▶ **SUPPLIED MATERIAL**
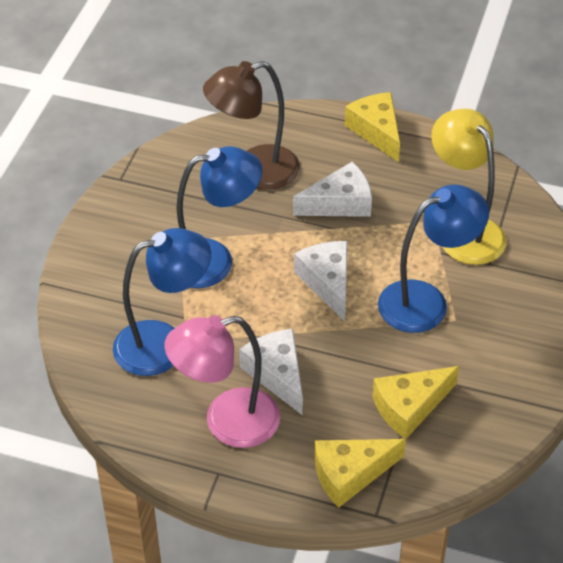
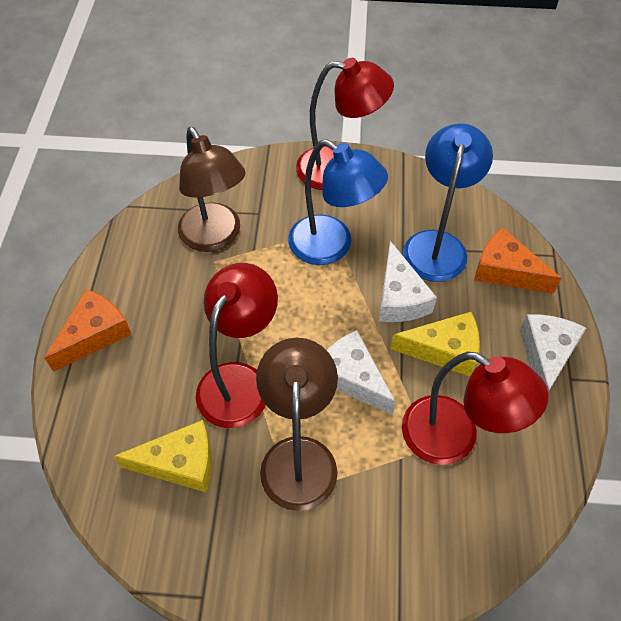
blue lamp: 3 -> 2
brown lamp: 1 -> 2
orange cheese: 0 -> 2
pink lamp: 1 -> 0
red lamp: 0 -> 3
yellow cheese: 3 -> 2
yellow lamp: 1 -> 0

▶ **WHAT YOU NEED TO DO**
A line in the material may hold the string "lamp". Report how many do, and write only the number.

▶ **SOLUTION BELOW**
5